YOUR TASK - Check each line of the records below and collect those that include the word "PINK".

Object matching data
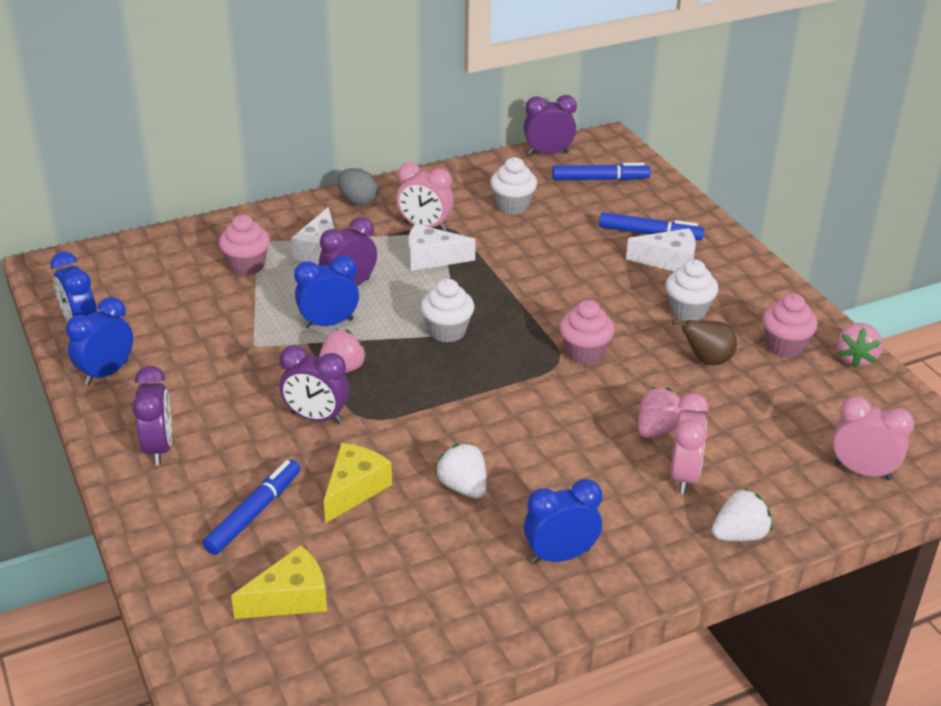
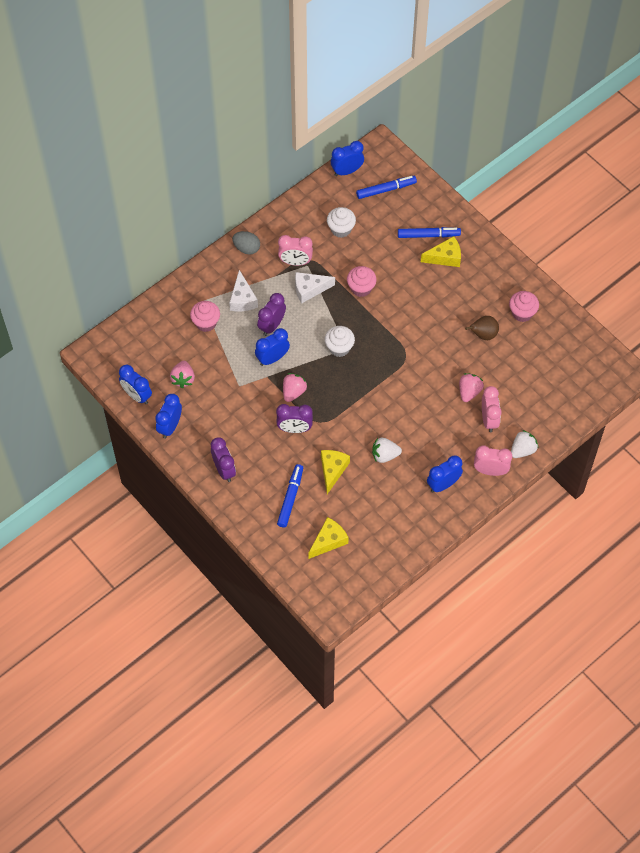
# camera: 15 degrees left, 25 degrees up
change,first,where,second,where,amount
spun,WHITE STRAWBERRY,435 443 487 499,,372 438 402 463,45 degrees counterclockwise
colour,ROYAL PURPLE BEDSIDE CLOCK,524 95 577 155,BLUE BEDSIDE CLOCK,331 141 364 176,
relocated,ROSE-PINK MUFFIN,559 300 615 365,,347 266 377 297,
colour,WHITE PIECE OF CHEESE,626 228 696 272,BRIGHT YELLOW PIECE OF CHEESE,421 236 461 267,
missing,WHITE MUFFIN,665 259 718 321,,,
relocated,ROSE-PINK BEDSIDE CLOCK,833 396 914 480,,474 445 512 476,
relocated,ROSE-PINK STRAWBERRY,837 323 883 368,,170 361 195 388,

RESULT OF THIS EXERCISE -
relocated,ROSE-PINK MUFFIN,559 300 615 365,,347 266 377 297,
relocated,ROSE-PINK BEDSIDE CLOCK,833 396 914 480,,474 445 512 476,
relocated,ROSE-PINK STRAWBERRY,837 323 883 368,,170 361 195 388,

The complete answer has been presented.